## Data
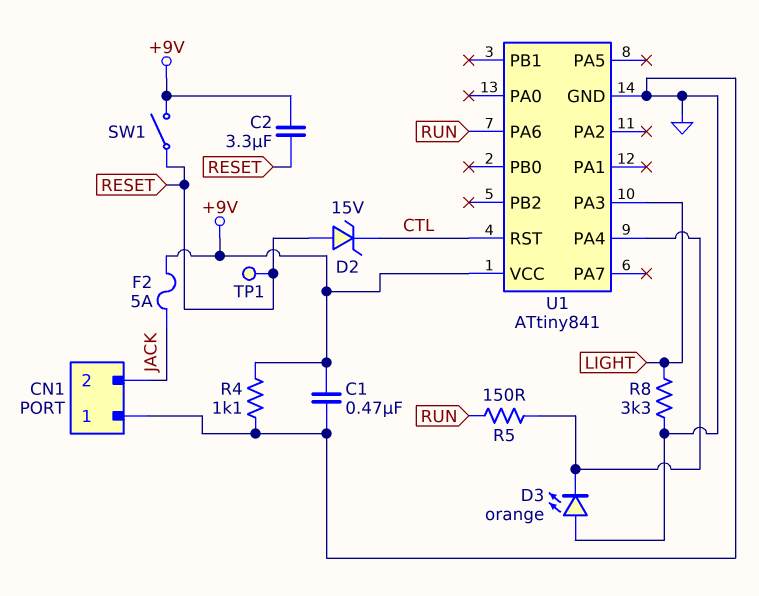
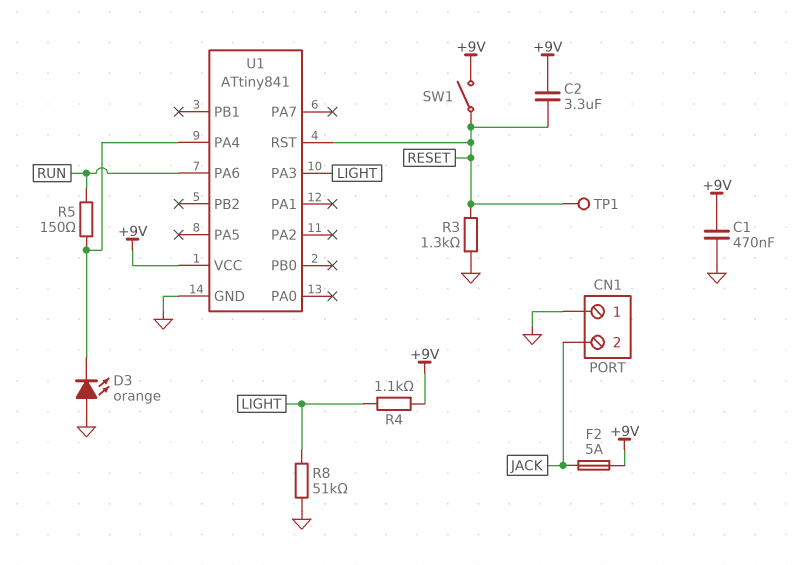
D2: zener 15V (A RESET, K CTL) -> none
R3: none -> 1.3k (GND, RESET)
R4: 1.1k (+9V, GND) -> 1.1k (+9V, LIGHT)
R8: 3.3k (GND, LIGHT) -> 51k (GND, LIGHT)
U1 pin RST: CTL -> RESET

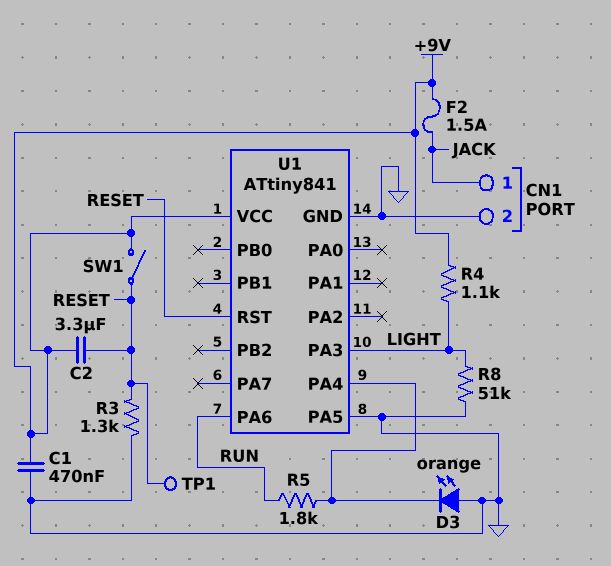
CN1 pin 1: GND -> JACK
CN1 pin 2: JACK -> GND
F2: 5A (+9V, JACK) -> 1.5A (+9V, JACK)
R5: 150 (RUN, U1/PA4) -> 1.8k (RUN, U1/PA4)
U1 pin PA5: none -> GND

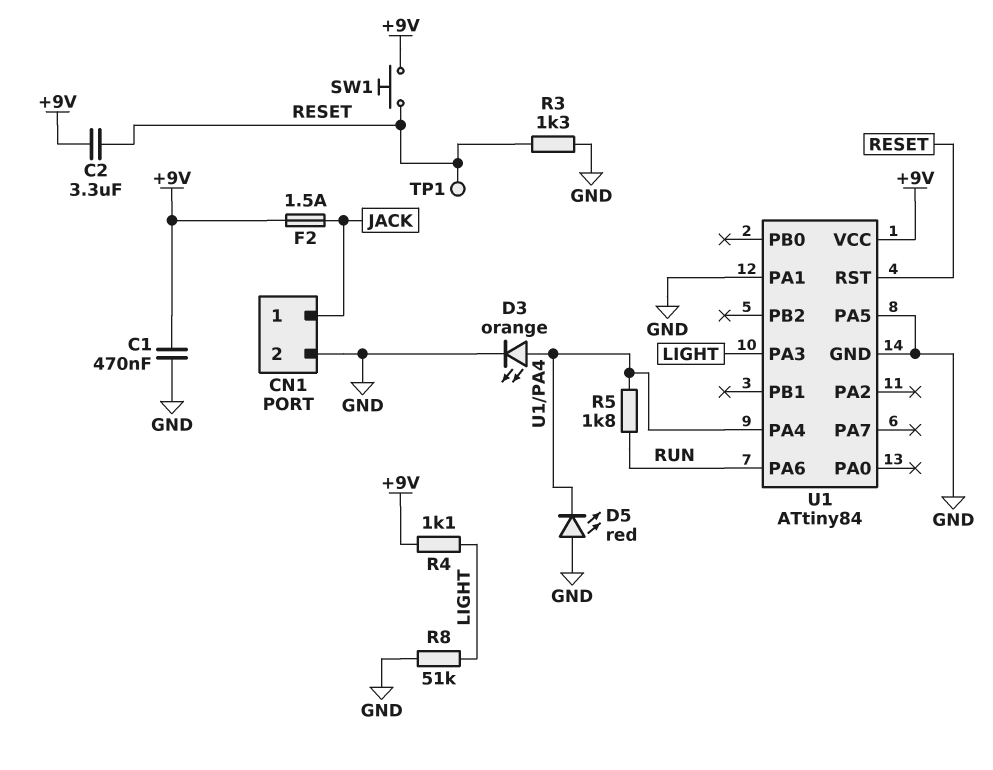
D3: LED orange (A GND, K U1/PA4) -> LED orange (A U1/PA4, K GND)
D5: none -> LED red (A GND, K U1/PA4)
SW1: switch (+9V, RESET) -> button (+9V, RESET)
U1: ATtiny841 -> ATtiny84
U1 pin PA1: none -> GND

## Required work
Search the material above for the word "none", then copy each line that holds it.

## Task solution
D2: zener 15V (A RESET, K CTL) -> none
R3: none -> 1.3k (GND, RESET)
U1 pin PA5: none -> GND
D5: none -> LED red (A GND, K U1/PA4)
U1 pin PA1: none -> GND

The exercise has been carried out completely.